■ **WHAT THE TASK REQUIRES**
When the records are reproduced, each one must match exactly, and no picture may be kept.

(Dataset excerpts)
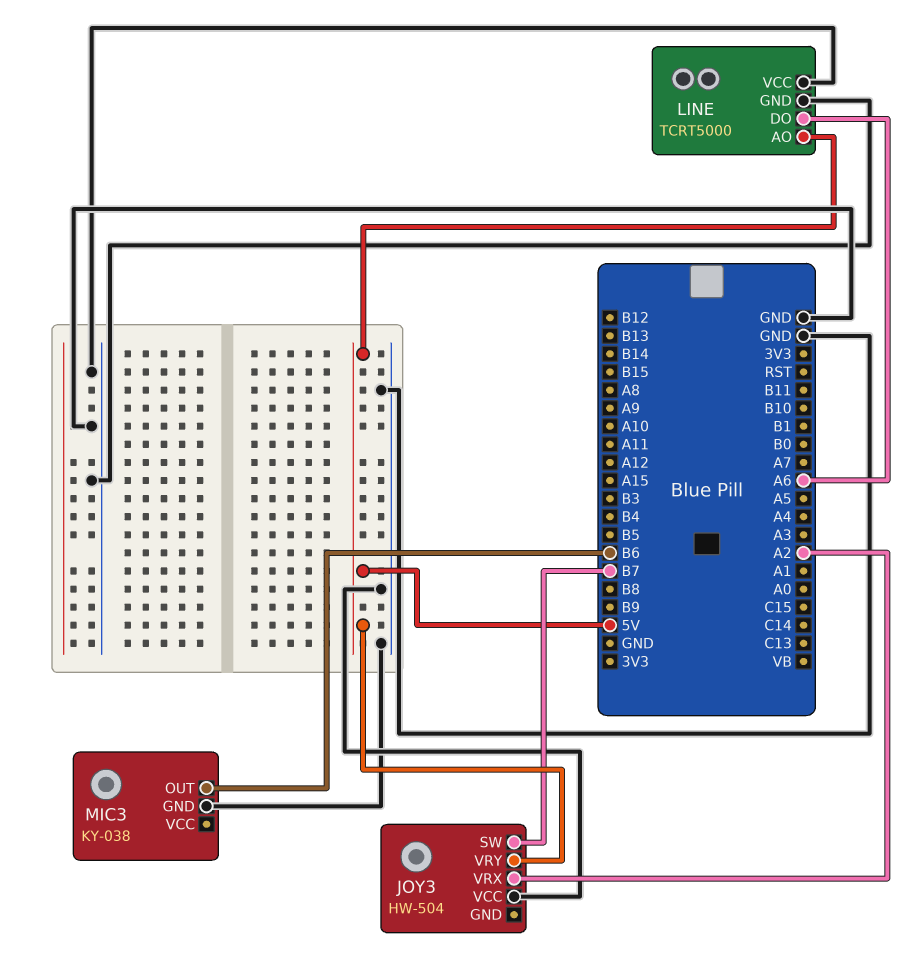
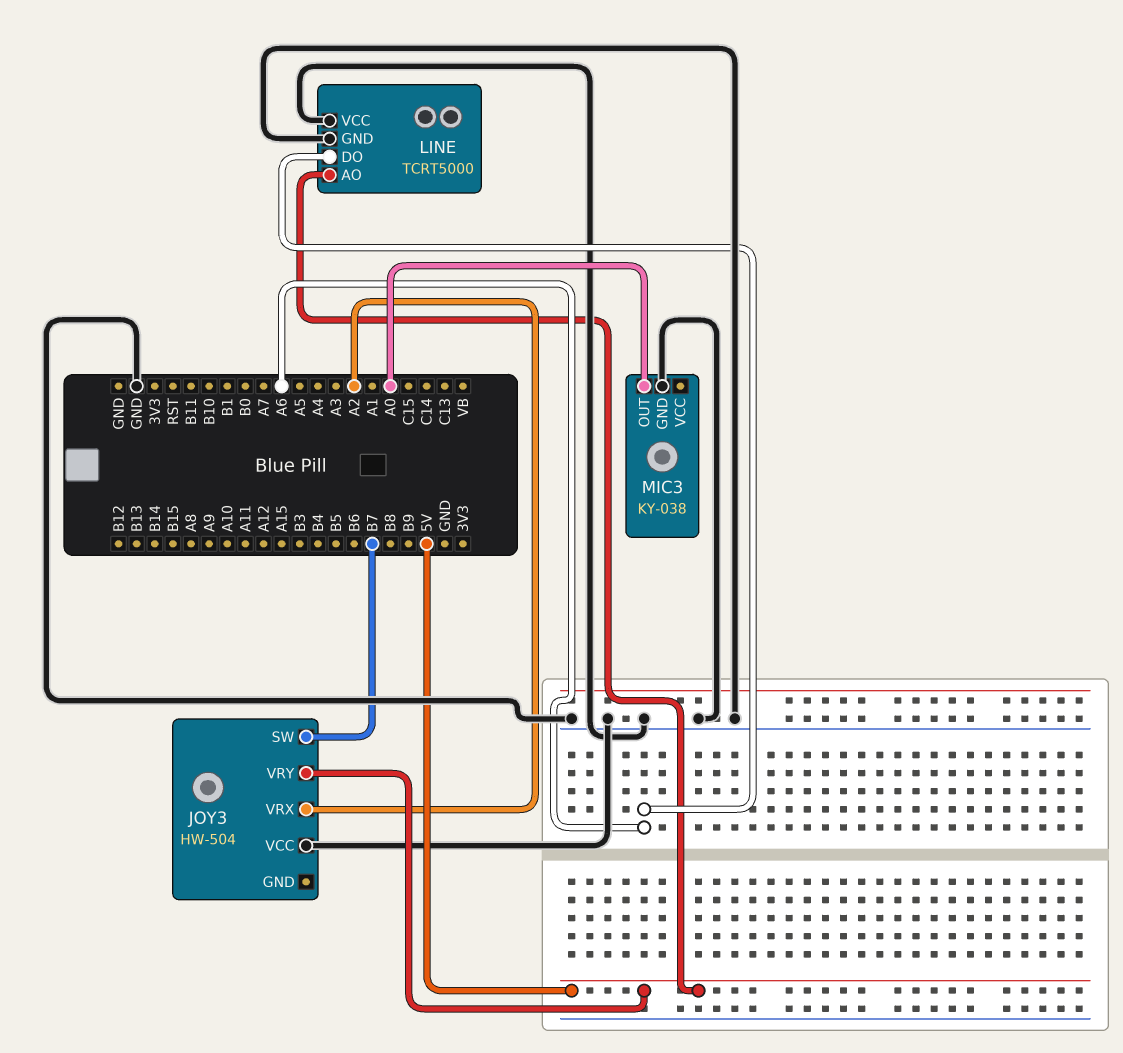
MIC3 pin OUT: B6 -> A0

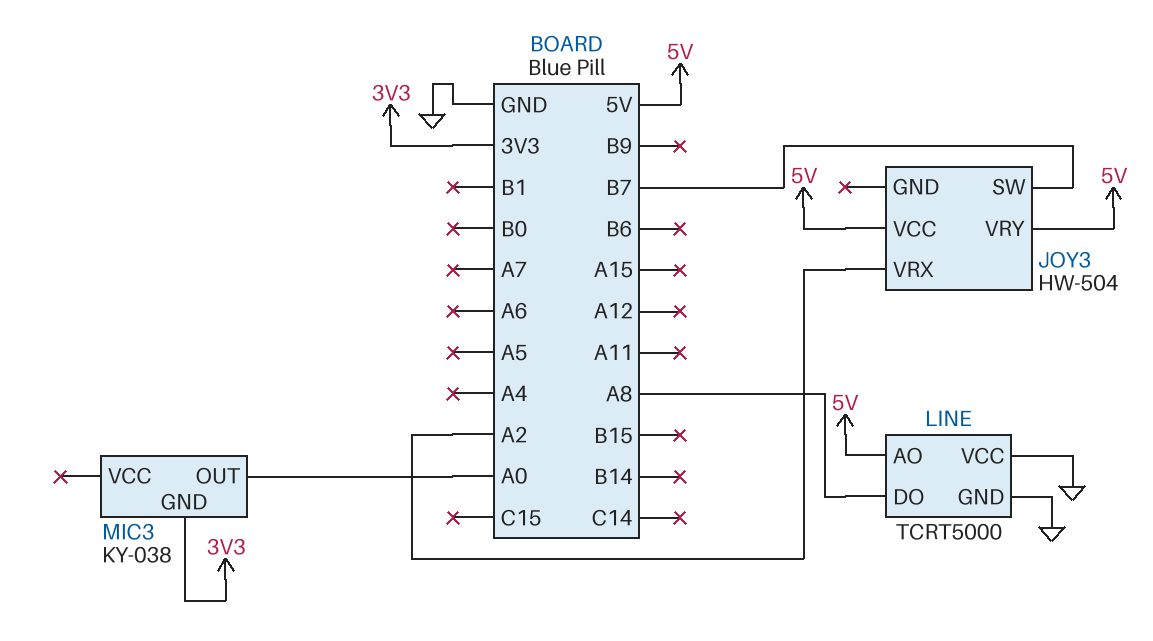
JOY3 pin VCC: GND -> 5V
LINE pin DO: A6 -> A8
MIC3 pin GND: GND -> 3V3

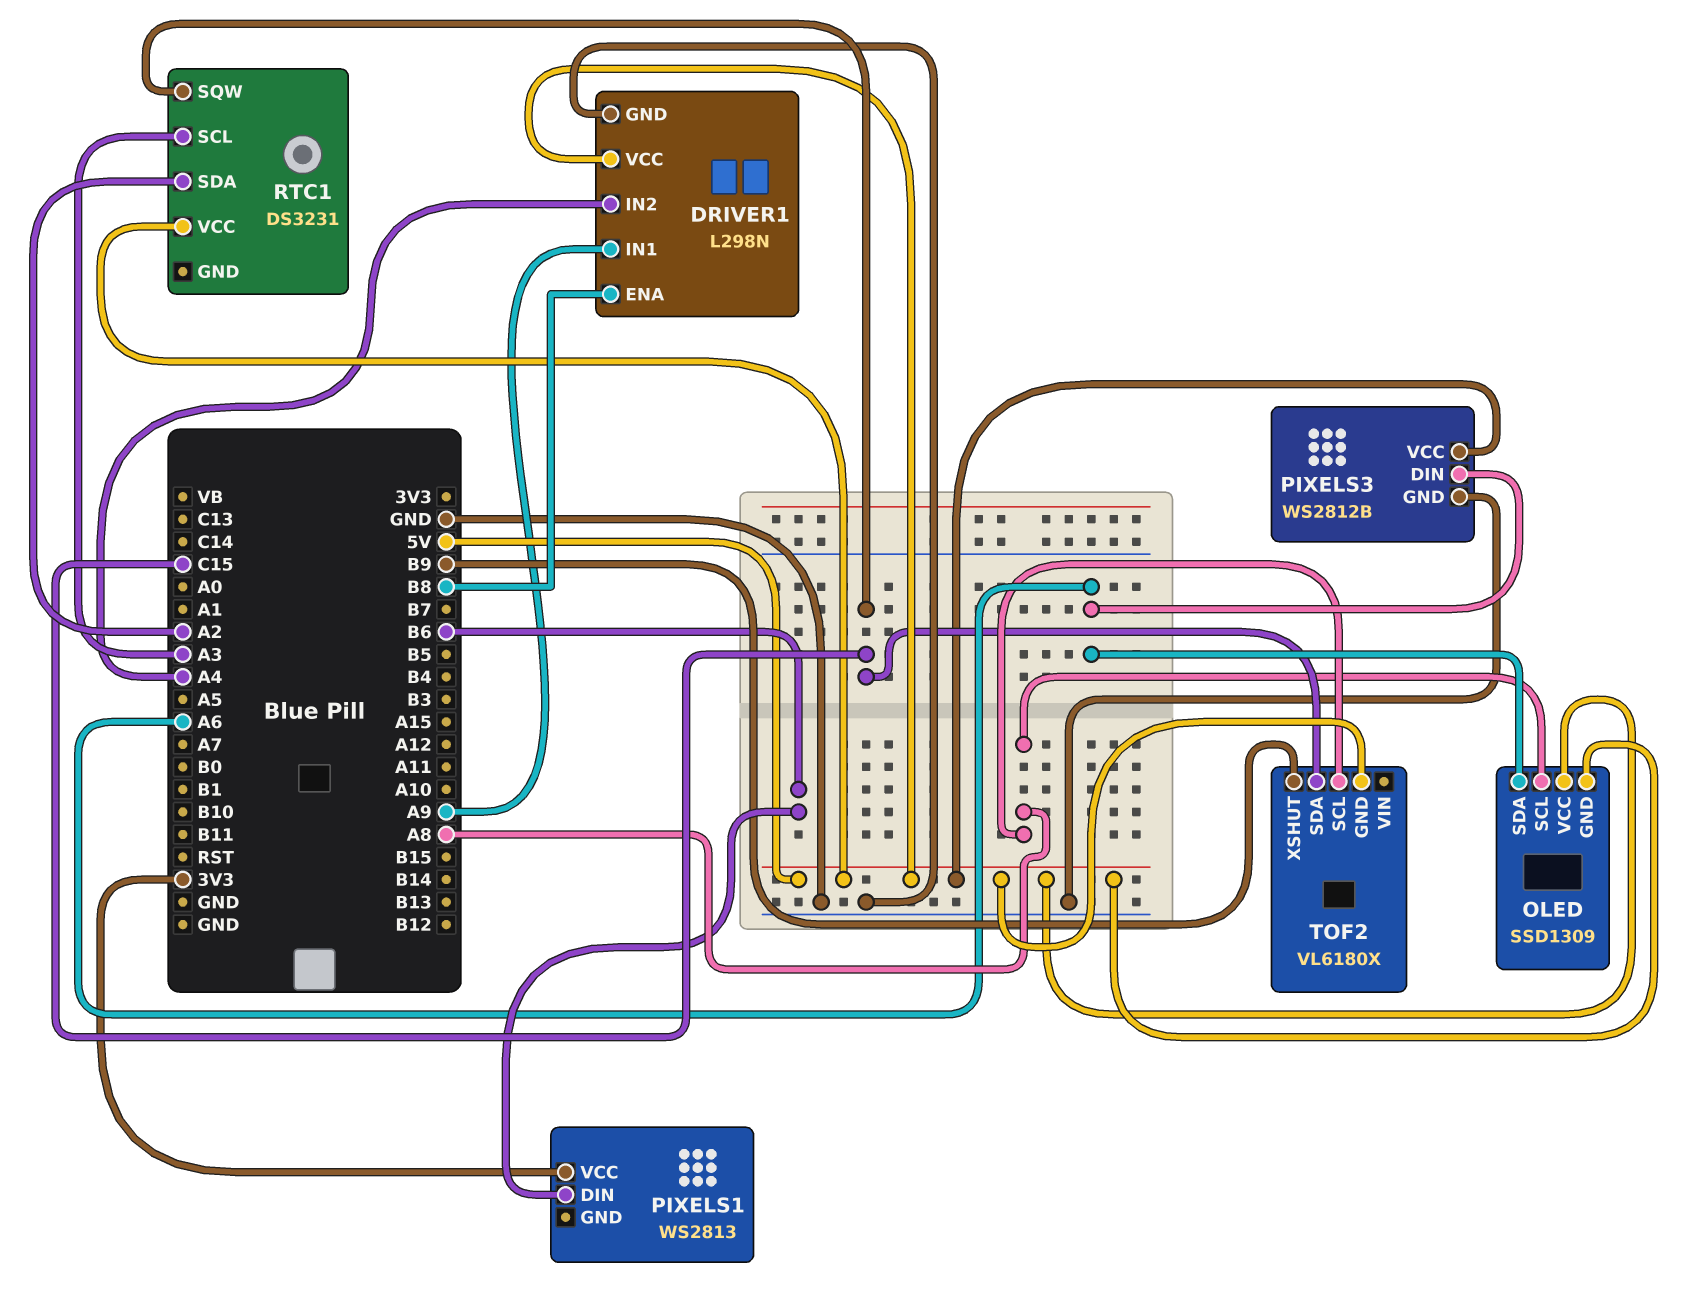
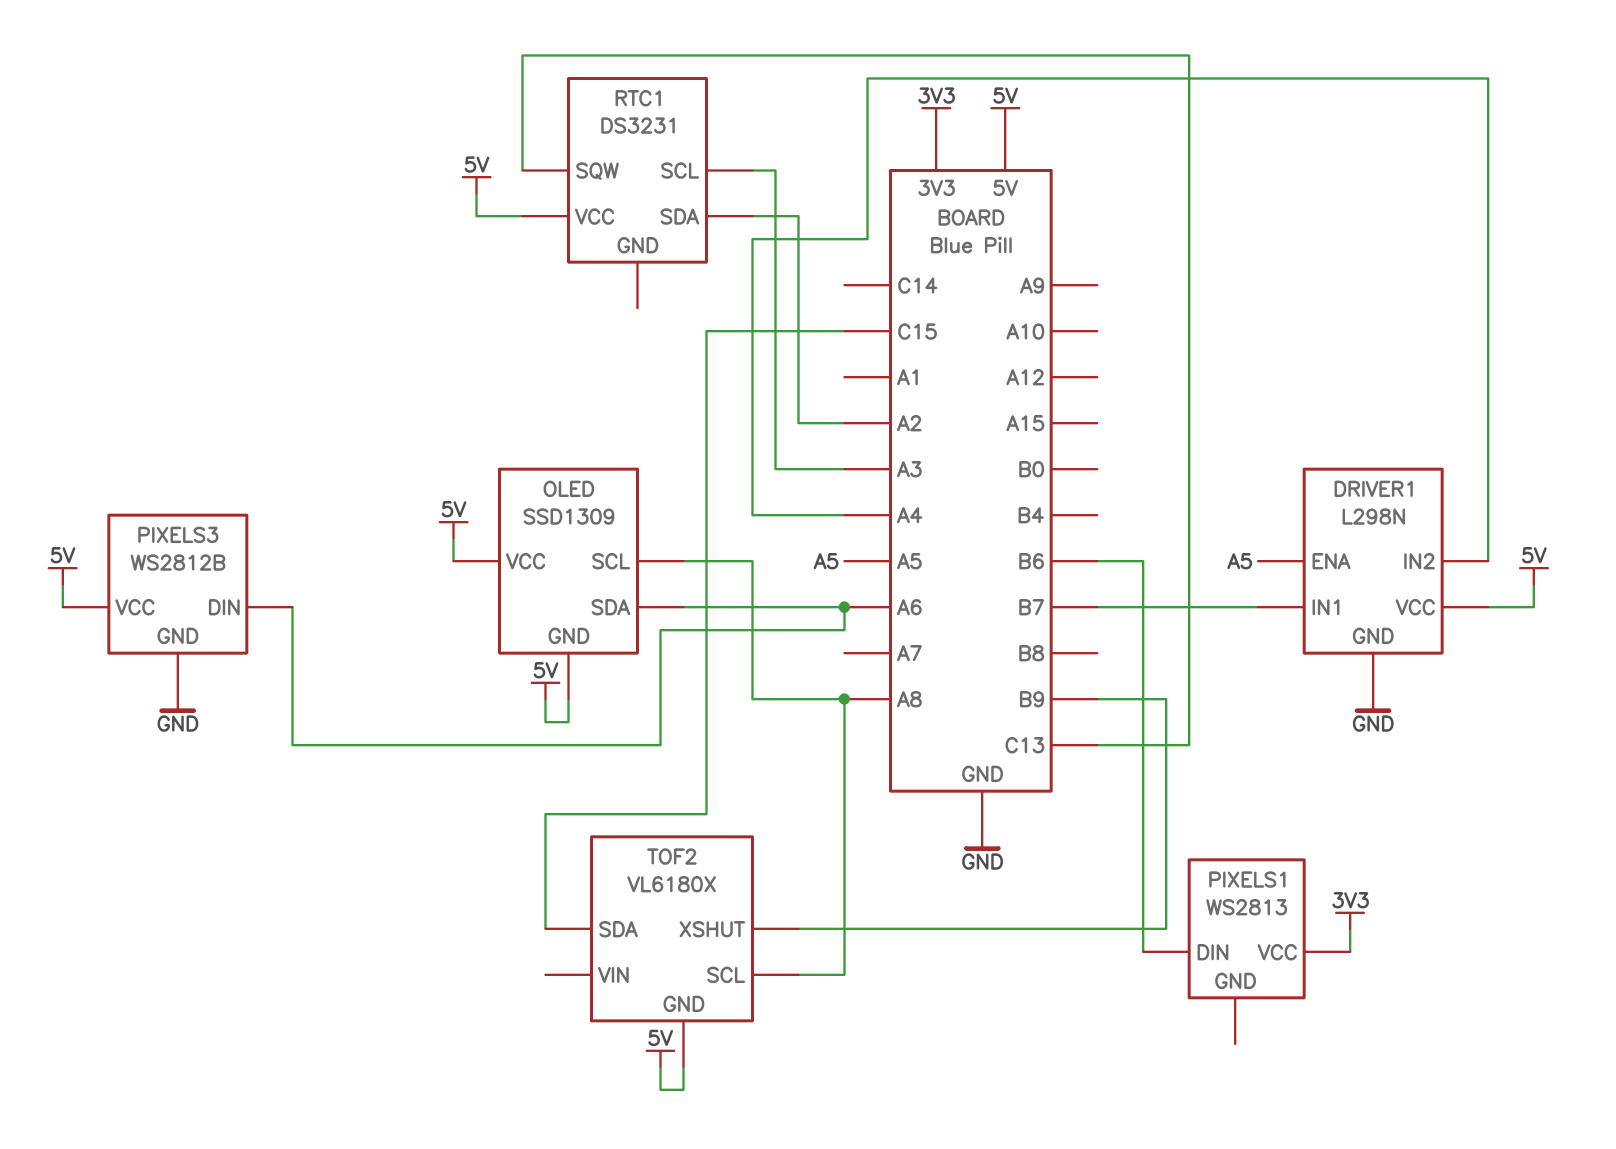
DRIVER1 pin ENA: B8 -> A5
DRIVER1 pin IN1: A9 -> B7
RTC1 pin SQW: C15 -> C13

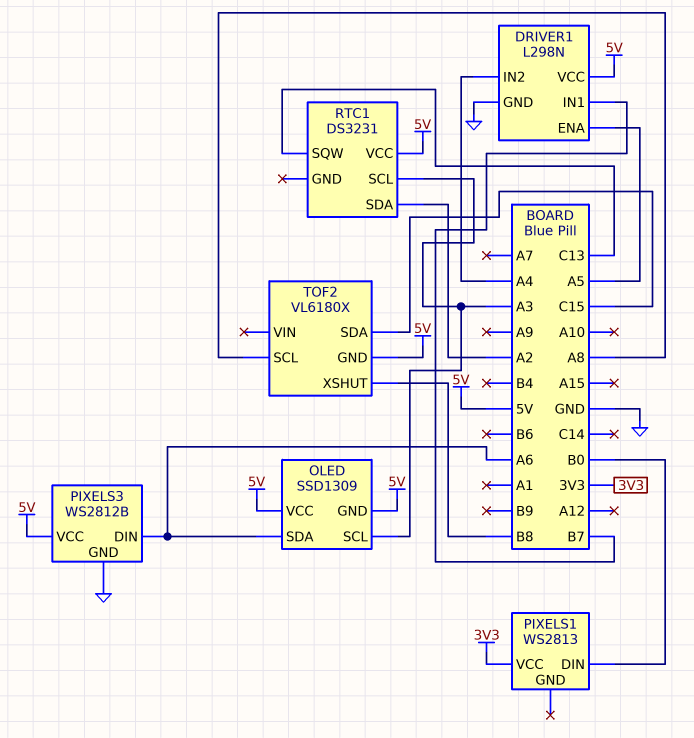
OLED pin SCL: A8 -> A3
PIXELS1 pin DIN: B6 -> B0
TOF2 pin XSHUT: B9 -> B8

■ **SOLUTION FOR THIS PROBLEM**
MIC3 pin OUT: B6 -> A0

JOY3 pin VCC: GND -> 5V
LINE pin DO: A6 -> A8
MIC3 pin GND: GND -> 3V3

DRIVER1 pin ENA: B8 -> A5
DRIVER1 pin IN1: A9 -> B7
RTC1 pin SQW: C15 -> C13

OLED pin SCL: A8 -> A3
PIXELS1 pin DIN: B6 -> B0
TOF2 pin XSHUT: B9 -> B8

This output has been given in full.